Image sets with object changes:
^^^^^^^^^^^^^^^^

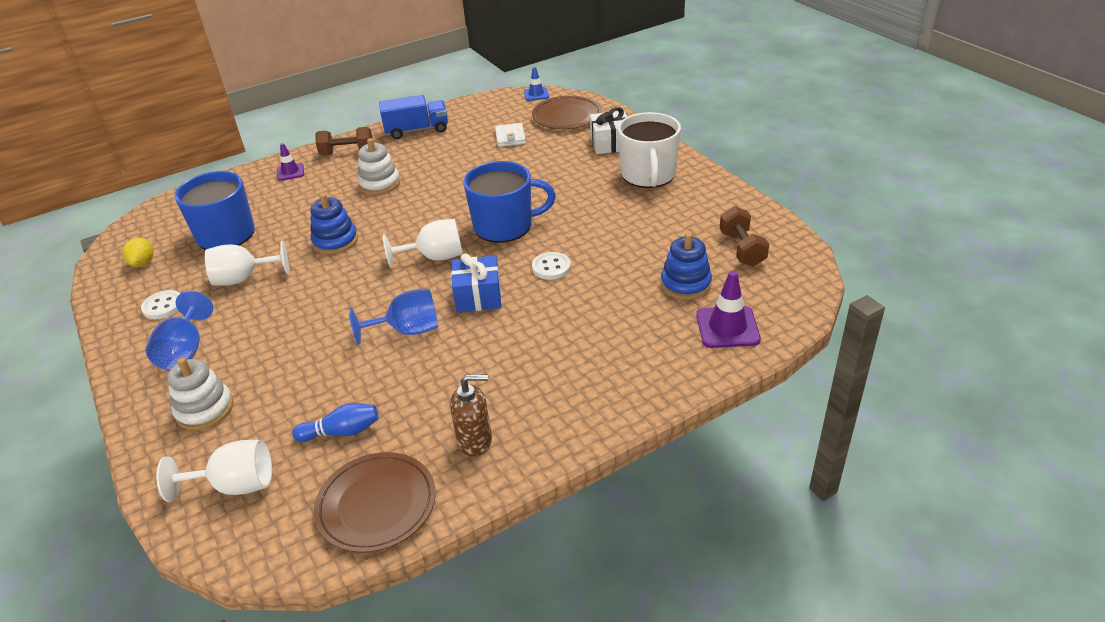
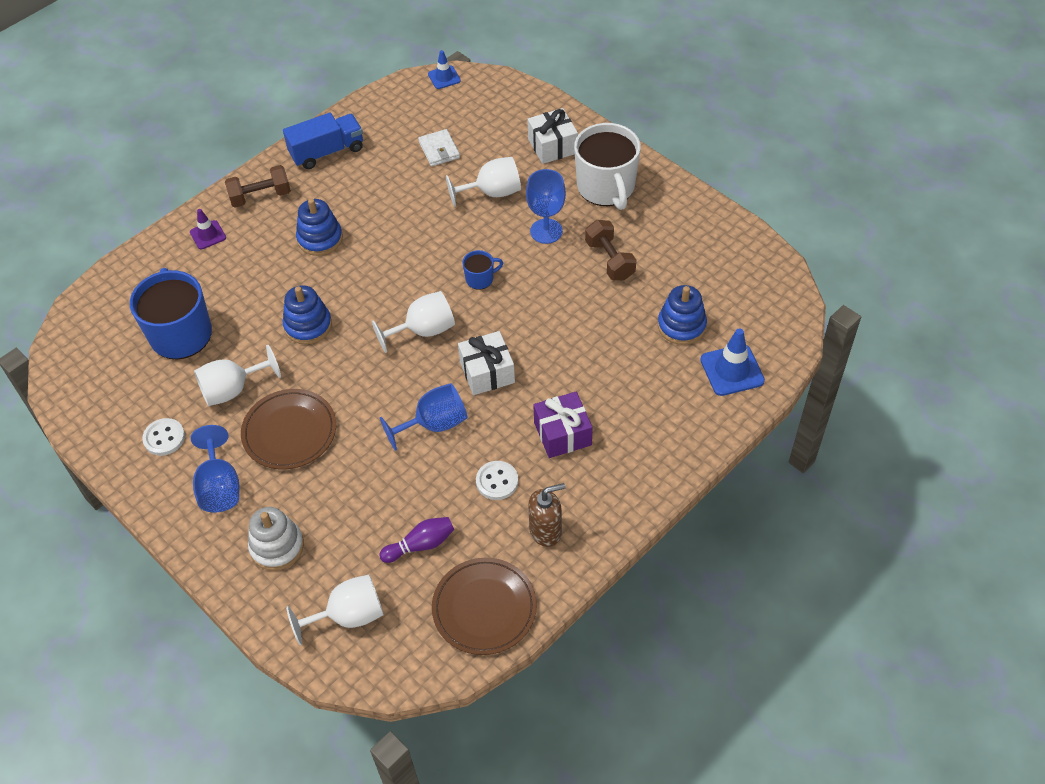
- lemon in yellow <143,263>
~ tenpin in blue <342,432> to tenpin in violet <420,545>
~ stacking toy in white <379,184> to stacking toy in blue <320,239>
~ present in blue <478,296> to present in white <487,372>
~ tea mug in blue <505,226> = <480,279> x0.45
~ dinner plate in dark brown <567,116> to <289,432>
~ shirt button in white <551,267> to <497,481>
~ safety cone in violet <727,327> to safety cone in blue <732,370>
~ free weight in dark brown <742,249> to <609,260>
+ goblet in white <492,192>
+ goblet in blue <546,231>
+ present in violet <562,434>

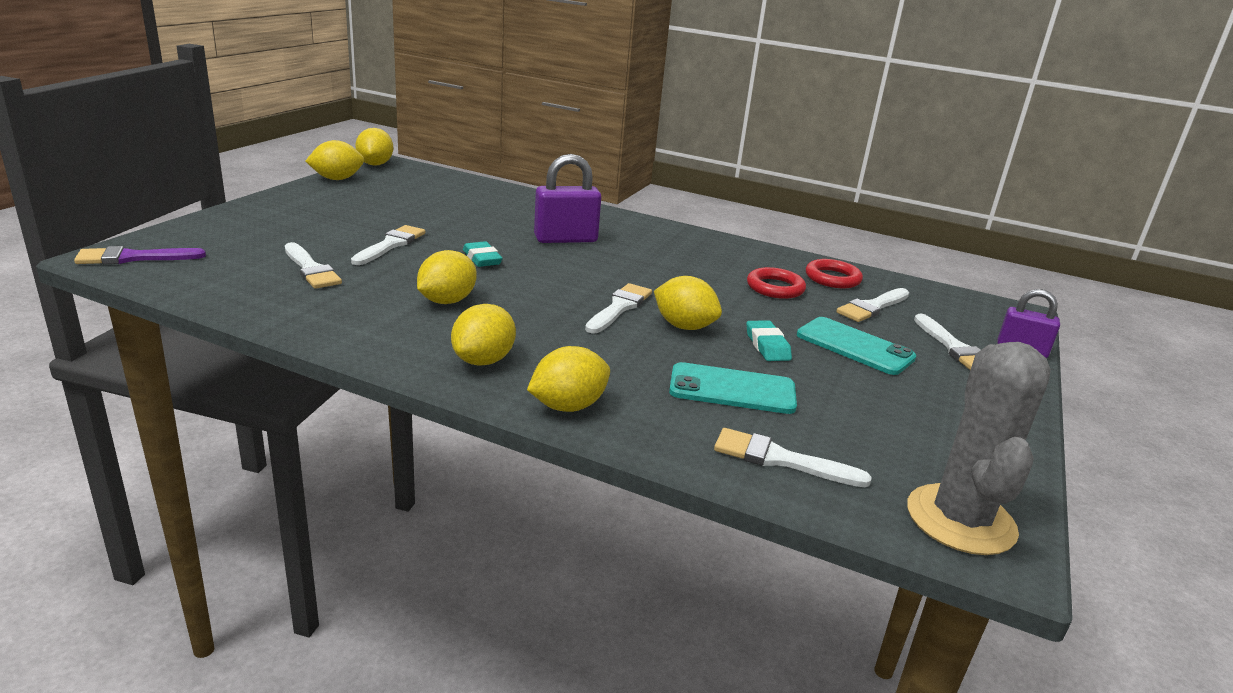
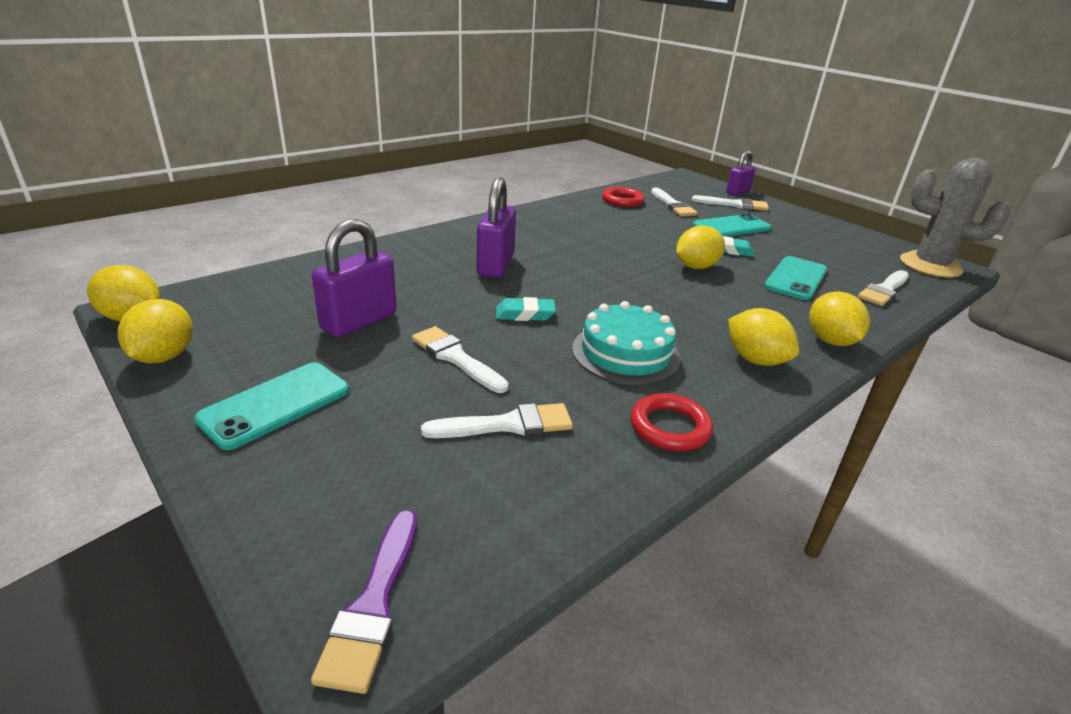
~ lemon in yellow <447,301> to cake in teal <625,353>
- brush in white <619,307>
~ ring in scarlet <775,288> to <669,427>
+ phone in teal <275,405>
+ lock in violet <359,321>

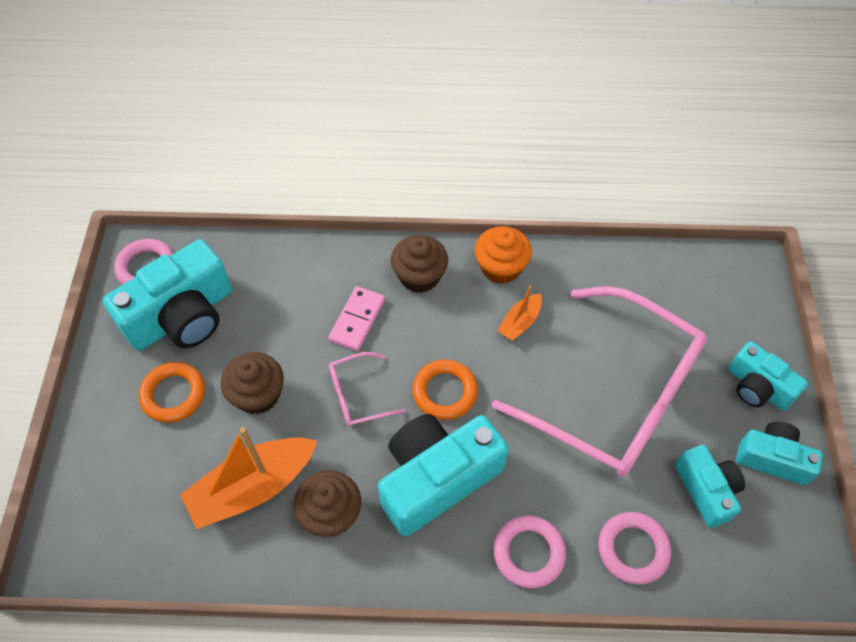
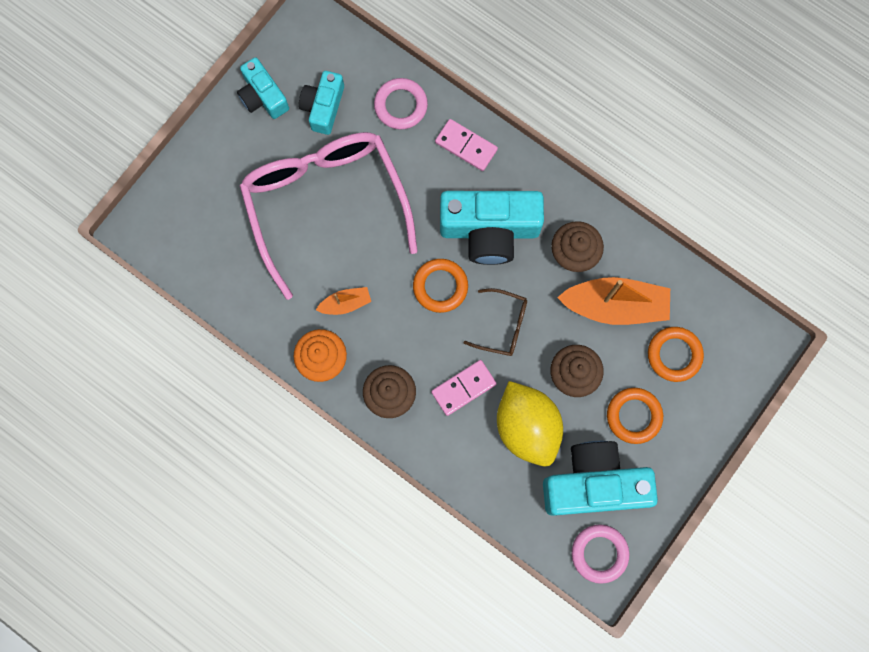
~ eyeglasses in rose-pink <357,395> to eyeglasses in dark brown <503,325>
~ ring in rose-pink <528,553> to domino piece in rose-pink <466,146>
- camera in teal <757,387>
+ lemon in yellow <527,427>
+ ring in orange-coloured <674,355>

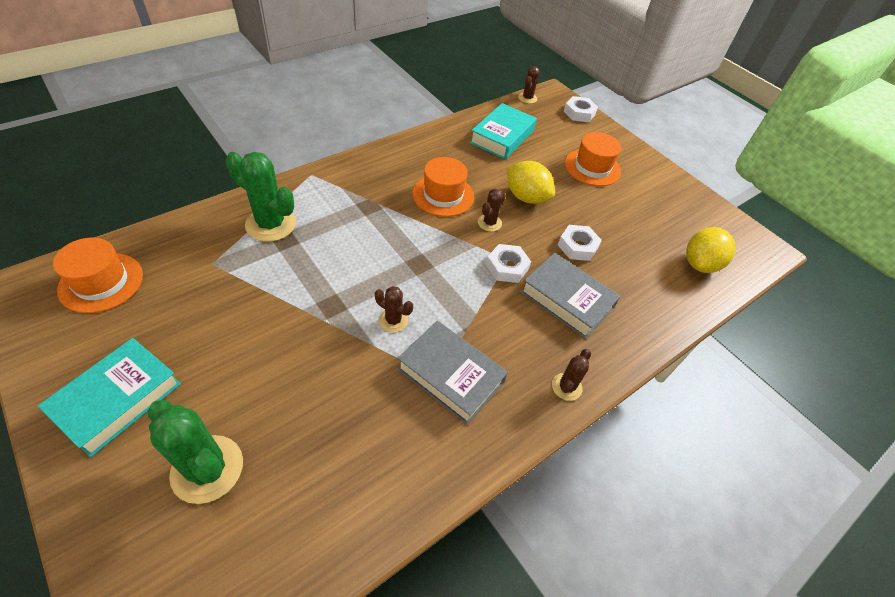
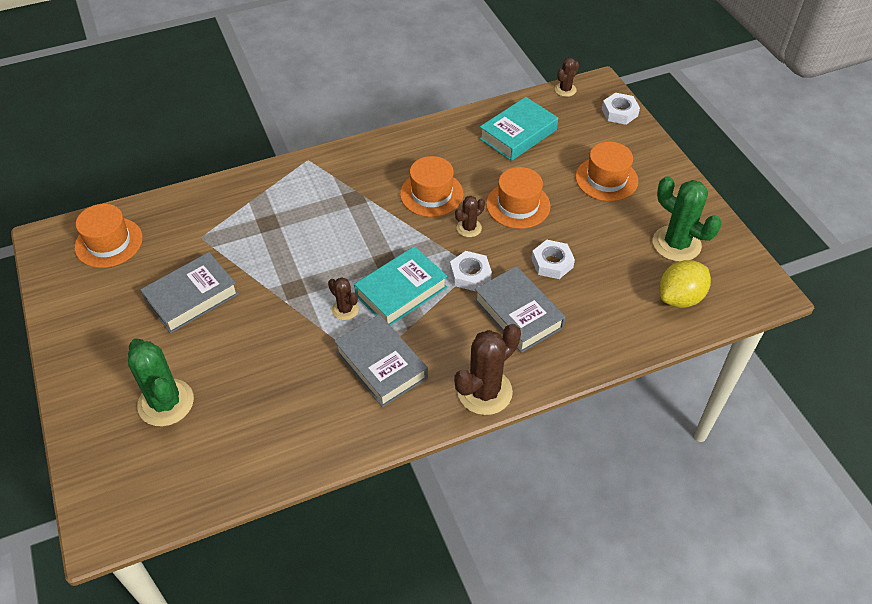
~ book in teal <117,399> to <401,291>
~ saguaro cactus in green <271,224> to <676,244>
~ lemon in yellow <526,197> to top hat in orange-coloured <518,205>
~ saguaro cactus in dark brown <566,387> = <484,392> x1.90
+ book in ash-grey <192,297>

^^^^^^^^^^^^^^^^

Return all of the records above exactly as written. Omit each picture.

-- SOLUTION FOR THIS TASK --
- lemon in yellow <143,263>
~ tenpin in blue <342,432> to tenpin in violet <420,545>
~ stacking toy in white <379,184> to stacking toy in blue <320,239>
~ present in blue <478,296> to present in white <487,372>
~ tea mug in blue <505,226> = <480,279> x0.45
~ dinner plate in dark brown <567,116> to <289,432>
~ shirt button in white <551,267> to <497,481>
~ safety cone in violet <727,327> to safety cone in blue <732,370>
~ free weight in dark brown <742,249> to <609,260>
+ goblet in white <492,192>
+ goblet in blue <546,231>
+ present in violet <562,434>

~ lemon in yellow <447,301> to cake in teal <625,353>
- brush in white <619,307>
~ ring in scarlet <775,288> to <669,427>
+ phone in teal <275,405>
+ lock in violet <359,321>

~ eyeglasses in rose-pink <357,395> to eyeglasses in dark brown <503,325>
~ ring in rose-pink <528,553> to domino piece in rose-pink <466,146>
- camera in teal <757,387>
+ lemon in yellow <527,427>
+ ring in orange-coloured <674,355>

~ book in teal <117,399> to <401,291>
~ saguaro cactus in green <271,224> to <676,244>
~ lemon in yellow <526,197> to top hat in orange-coloured <518,205>
~ saguaro cactus in dark brown <566,387> = <484,392> x1.90
+ book in ash-grey <192,297>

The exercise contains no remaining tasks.